Goal of the exercise: Omit all pictures and give the records below again exactly as written.

(Information provided Opens)

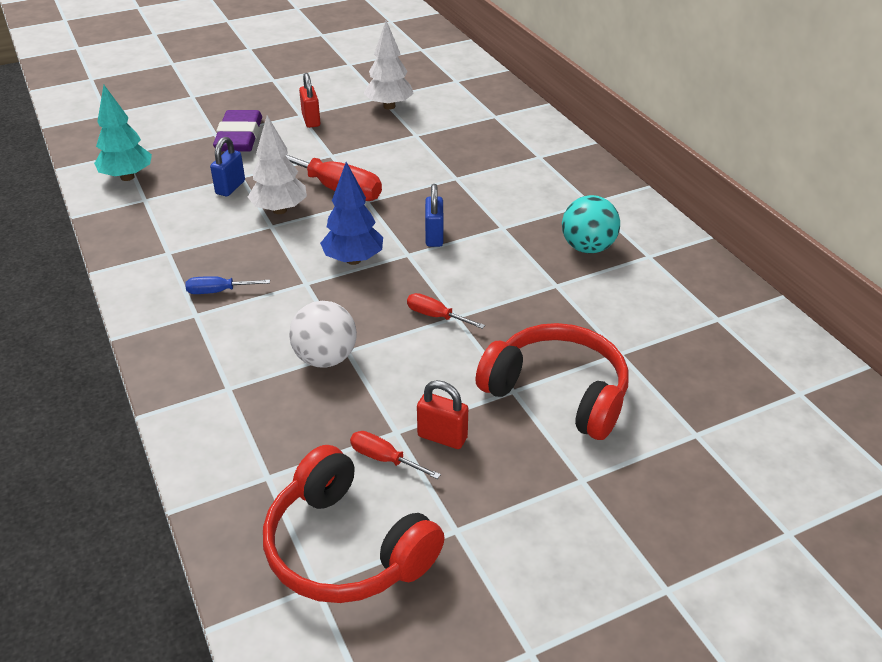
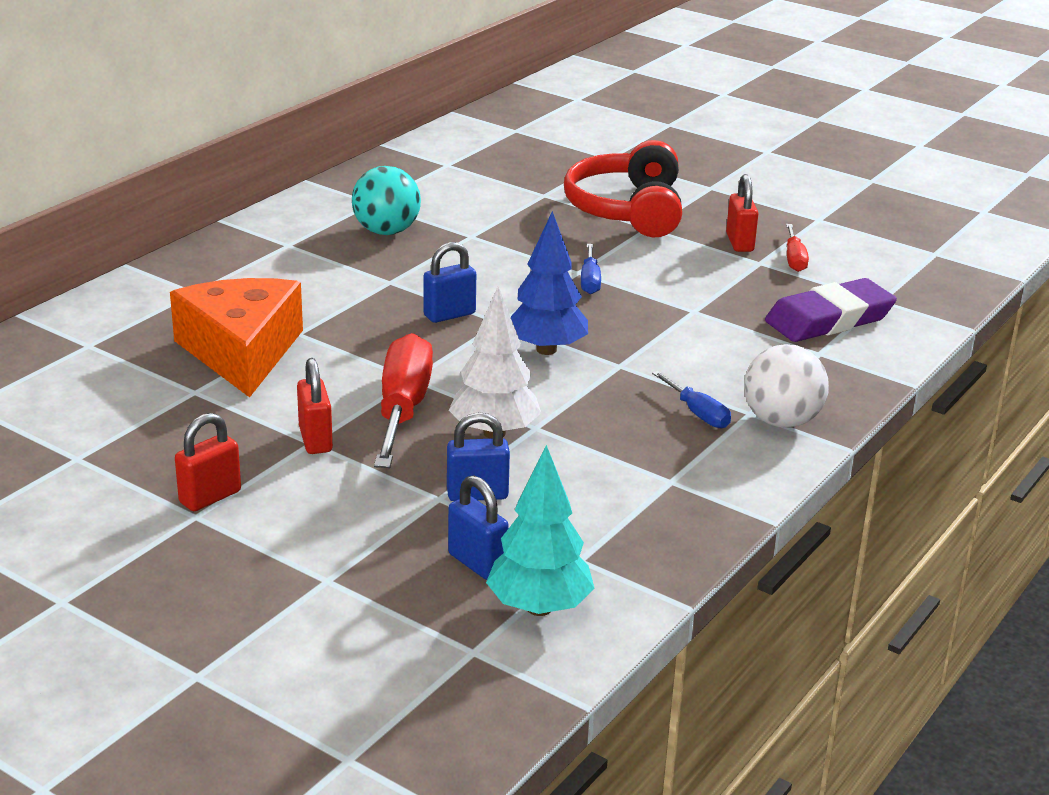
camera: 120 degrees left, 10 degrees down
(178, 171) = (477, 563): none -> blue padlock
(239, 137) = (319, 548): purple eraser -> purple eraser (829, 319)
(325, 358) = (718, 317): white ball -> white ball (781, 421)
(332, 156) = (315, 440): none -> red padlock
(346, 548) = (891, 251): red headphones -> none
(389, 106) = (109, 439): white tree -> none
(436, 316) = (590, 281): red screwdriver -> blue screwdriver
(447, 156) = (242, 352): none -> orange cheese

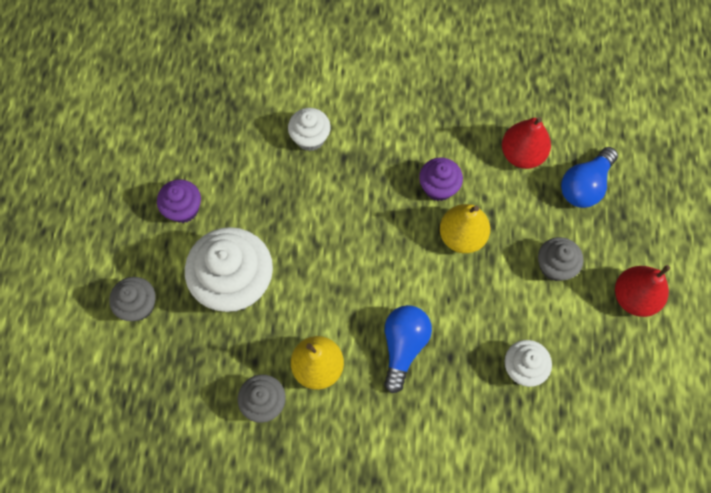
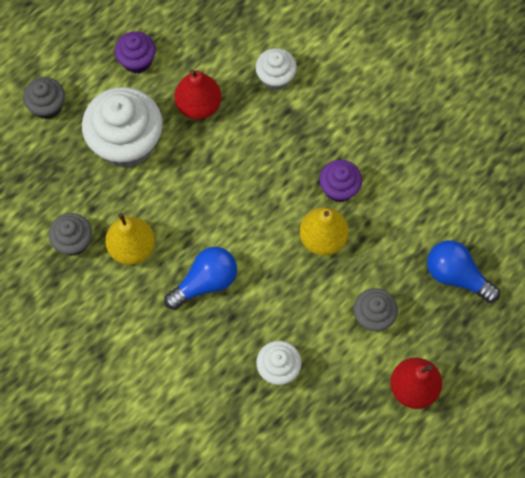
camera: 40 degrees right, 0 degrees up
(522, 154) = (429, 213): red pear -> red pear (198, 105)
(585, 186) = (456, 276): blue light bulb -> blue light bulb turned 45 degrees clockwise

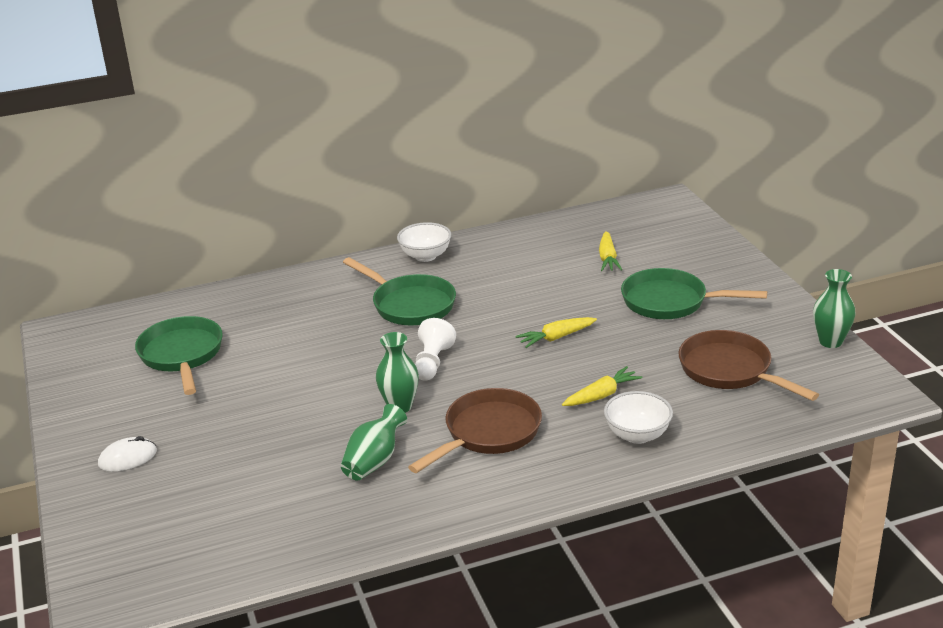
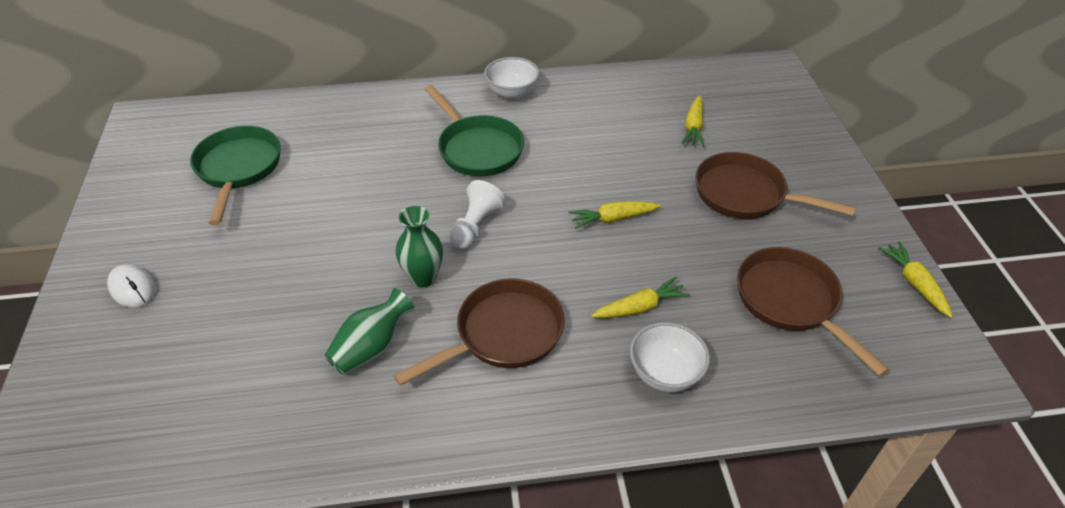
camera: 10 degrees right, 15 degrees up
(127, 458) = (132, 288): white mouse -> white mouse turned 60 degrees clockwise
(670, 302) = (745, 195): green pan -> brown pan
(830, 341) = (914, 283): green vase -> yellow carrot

(Information provided Closes)

Your solution:
camera: 120 degrees left, 10 degrees down
(178, 171) = (477, 563): none -> blue padlock
(239, 137) = (319, 548): purple eraser -> purple eraser (829, 319)
(325, 358) = (718, 317): white ball -> white ball (781, 421)
(332, 156) = (315, 440): none -> red padlock
(346, 548) = (891, 251): red headphones -> none
(389, 106) = (109, 439): white tree -> none
(436, 316) = (590, 281): red screwdriver -> blue screwdriver
(447, 156) = (242, 352): none -> orange cheese

camera: 40 degrees right, 0 degrees up
(522, 154) = (429, 213): red pear -> red pear (198, 105)
(585, 186) = (456, 276): blue light bulb -> blue light bulb turned 45 degrees clockwise

camera: 10 degrees right, 15 degrees up
(127, 458) = (132, 288): white mouse -> white mouse turned 60 degrees clockwise
(670, 302) = (745, 195): green pan -> brown pan
(830, 341) = (914, 283): green vase -> yellow carrot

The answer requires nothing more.